▸ **TRY IT**
Set down all of the data exactly. Pictures stay out of the copy.

▸ **DATA UNDER STUDY**
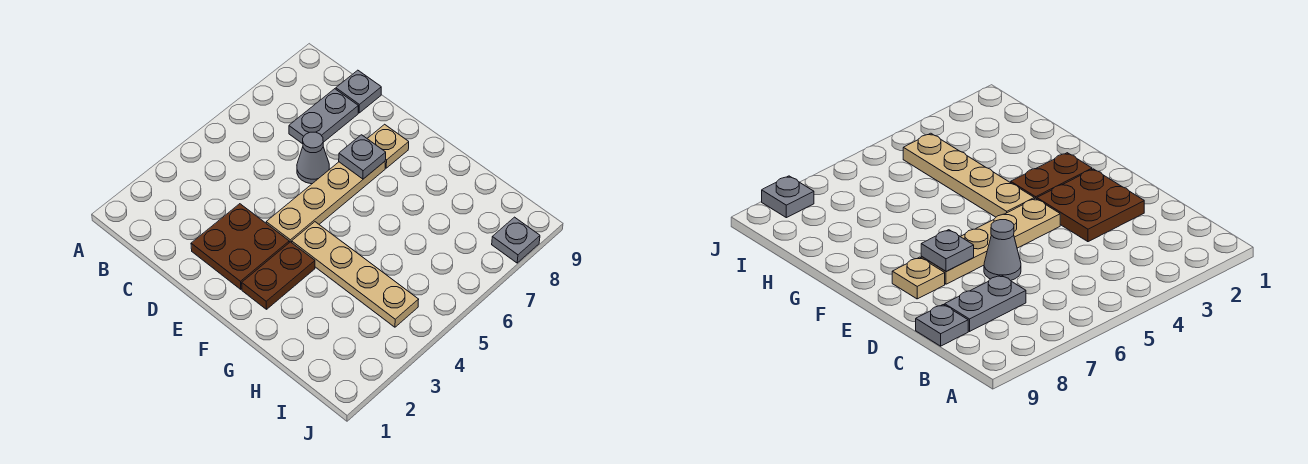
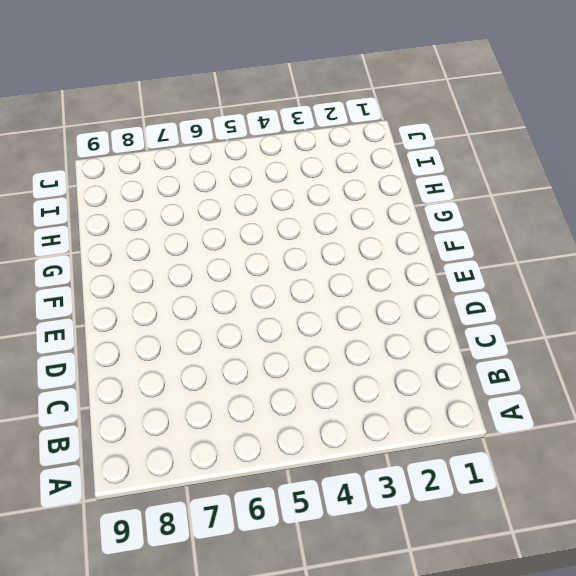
none -> grey plate C7:C8 level 1
none -> grey plate C9 level 1

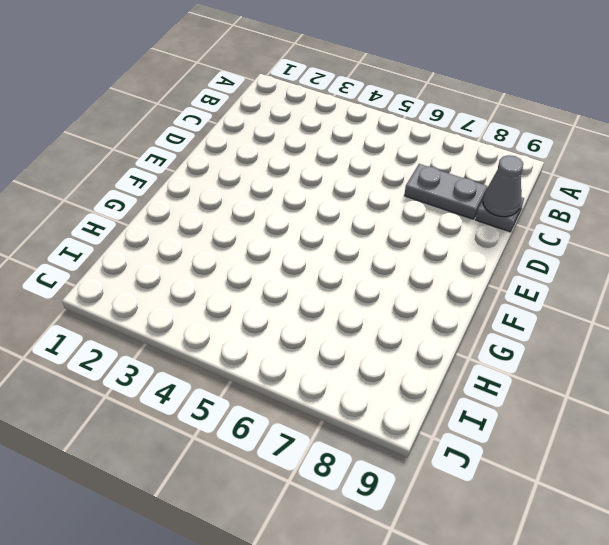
grey cone C9 level 2 -> grey cone D6 level 1
none -> brown plate D2:E3 level 1
none -> tan plate E4:E7 level 1

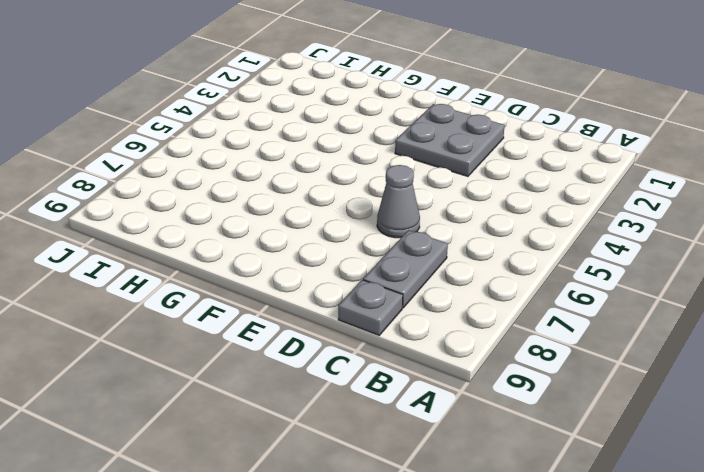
grey plate D2:E3 level 1 -> brown plate D2:E3 level 1
none -> tan plate E4:E7 level 1
none -> tan plate E8 level 1

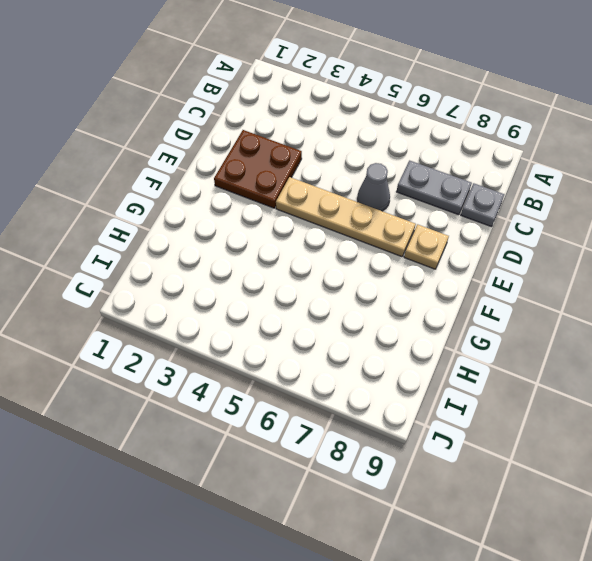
none -> brown plate F2:F3 level 1
none -> tan plate F4:I4 level 1

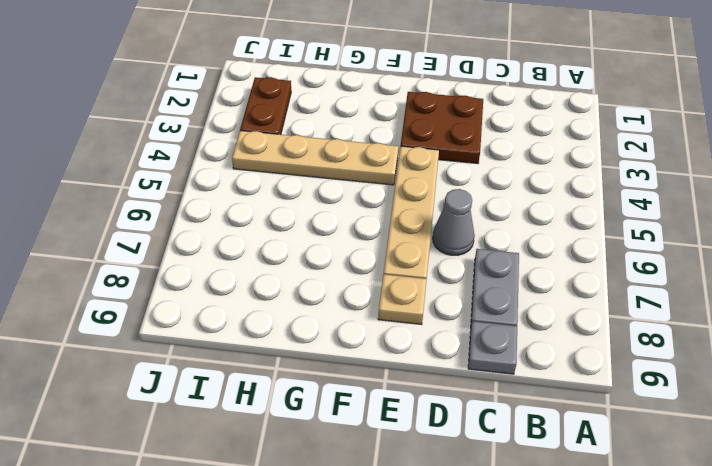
brown plate I2:I3 level 1 -> brown plate F2:F3 level 1
none -> grey plate J8 level 1
none -> grey plate E7 level 2

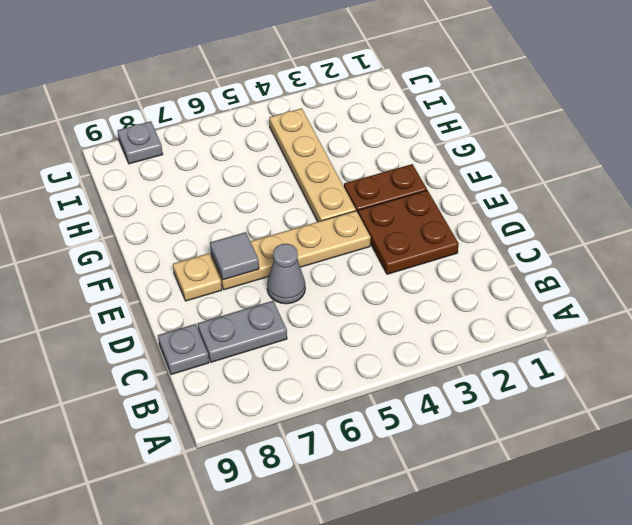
grey tile E7 level 2 -> grey plate E7 level 2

▸ **EXPECTED OUTPUT**
none -> grey plate C7:C8 level 1
none -> grey plate C9 level 1

grey cone C9 level 2 -> grey cone D6 level 1
none -> brown plate D2:E3 level 1
none -> tan plate E4:E7 level 1

grey plate D2:E3 level 1 -> brown plate D2:E3 level 1
none -> tan plate E4:E7 level 1
none -> tan plate E8 level 1

none -> brown plate F2:F3 level 1
none -> tan plate F4:I4 level 1

brown plate I2:I3 level 1 -> brown plate F2:F3 level 1
none -> grey plate J8 level 1
none -> grey plate E7 level 2

grey tile E7 level 2 -> grey plate E7 level 2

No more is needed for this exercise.